Input data =>

-- -- --

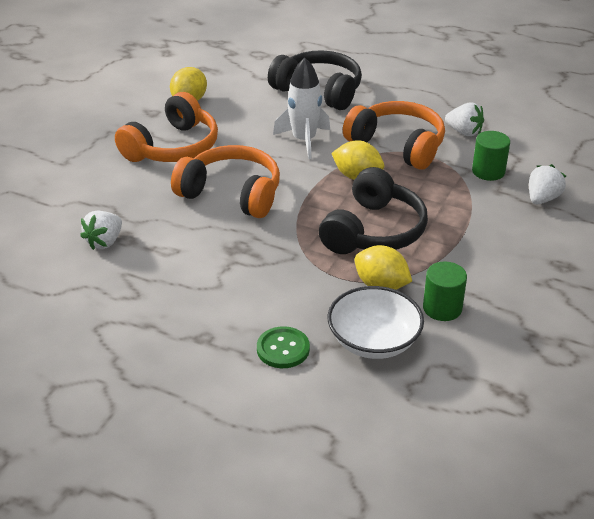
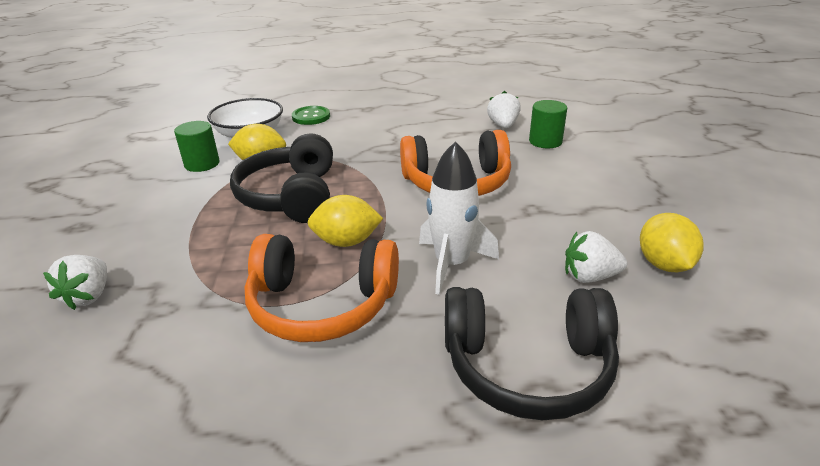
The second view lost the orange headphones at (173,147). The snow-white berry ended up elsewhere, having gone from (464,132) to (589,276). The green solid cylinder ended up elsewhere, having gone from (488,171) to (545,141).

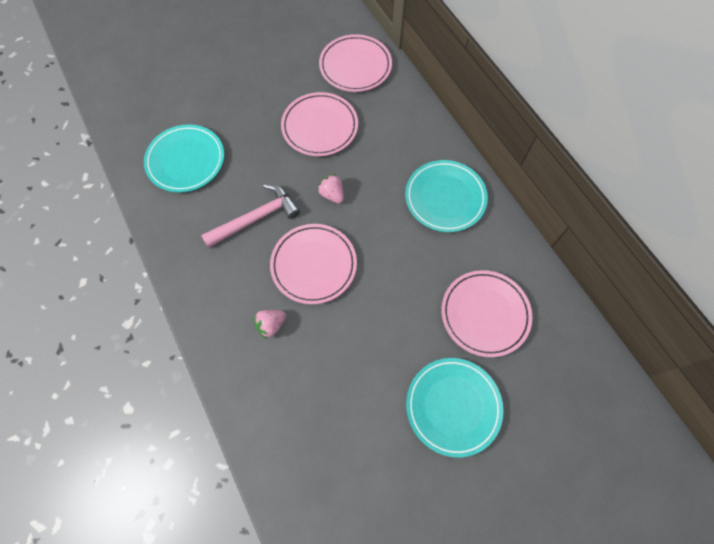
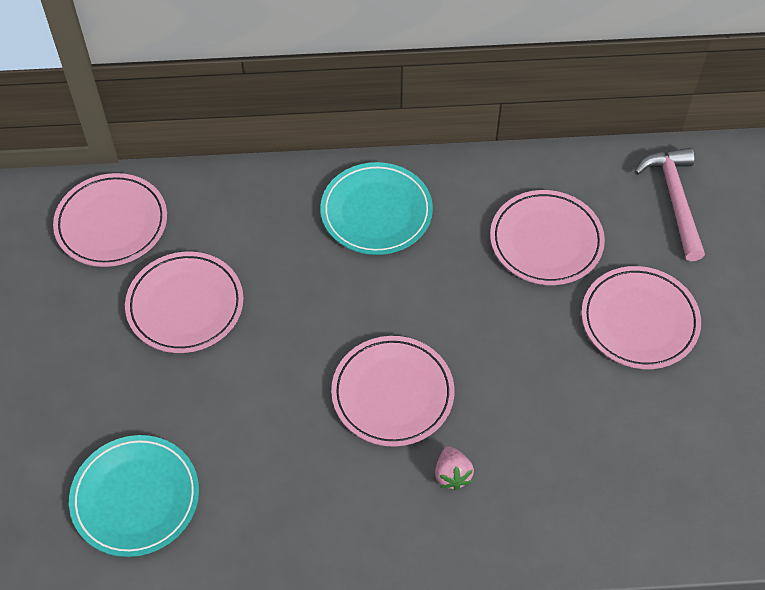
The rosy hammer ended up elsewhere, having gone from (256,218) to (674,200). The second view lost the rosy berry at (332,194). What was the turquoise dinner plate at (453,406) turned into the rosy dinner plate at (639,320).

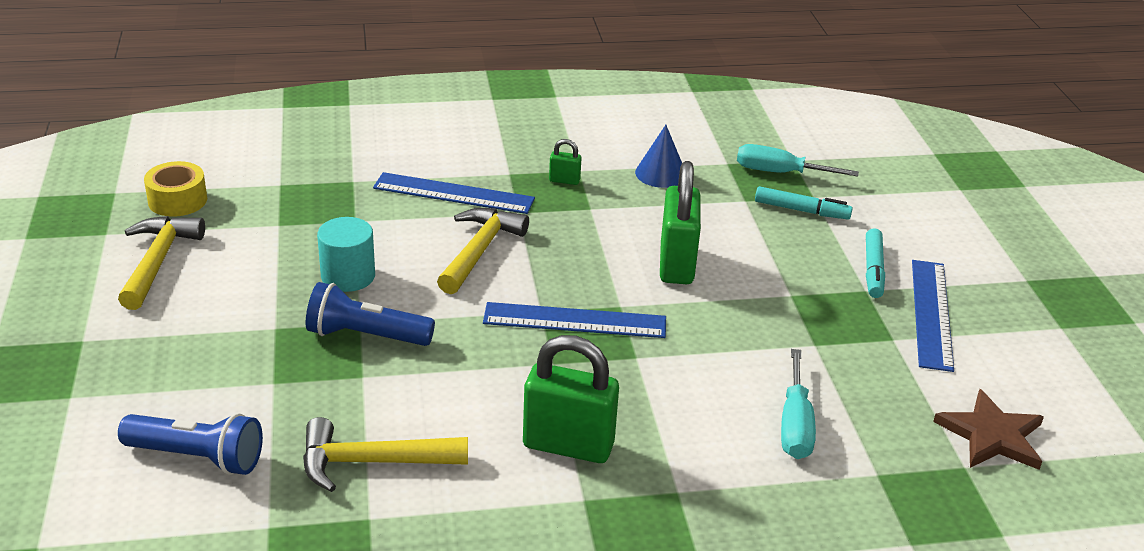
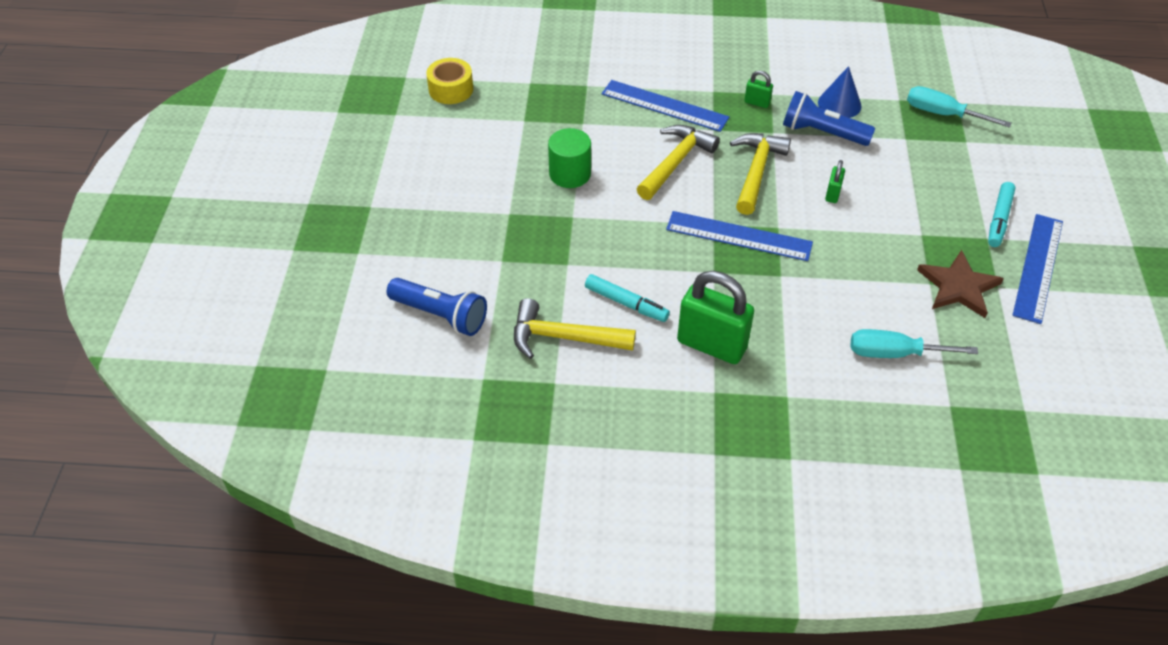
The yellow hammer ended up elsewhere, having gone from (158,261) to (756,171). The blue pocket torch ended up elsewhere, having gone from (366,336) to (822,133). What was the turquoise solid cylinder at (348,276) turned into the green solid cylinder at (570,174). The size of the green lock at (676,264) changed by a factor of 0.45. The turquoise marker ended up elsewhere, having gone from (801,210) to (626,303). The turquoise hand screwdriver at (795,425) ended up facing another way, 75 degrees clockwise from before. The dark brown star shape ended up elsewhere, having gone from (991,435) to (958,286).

-- -- --

What is expected =>
Please set the data above down exactly, with the pictures removed.

Task solution =>
The second view lost the orange headphones at (173,147). The snow-white berry ended up elsewhere, having gone from (464,132) to (589,276). The green solid cylinder ended up elsewhere, having gone from (488,171) to (545,141).

The rosy hammer ended up elsewhere, having gone from (256,218) to (674,200). The second view lost the rosy berry at (332,194). What was the turquoise dinner plate at (453,406) turned into the rosy dinner plate at (639,320).

The yellow hammer ended up elsewhere, having gone from (158,261) to (756,171). The blue pocket torch ended up elsewhere, having gone from (366,336) to (822,133). What was the turquoise solid cylinder at (348,276) turned into the green solid cylinder at (570,174). The size of the green lock at (676,264) changed by a factor of 0.45. The turquoise marker ended up elsewhere, having gone from (801,210) to (626,303). The turquoise hand screwdriver at (795,425) ended up facing another way, 75 degrees clockwise from before. The dark brown star shape ended up elsewhere, having gone from (991,435) to (958,286).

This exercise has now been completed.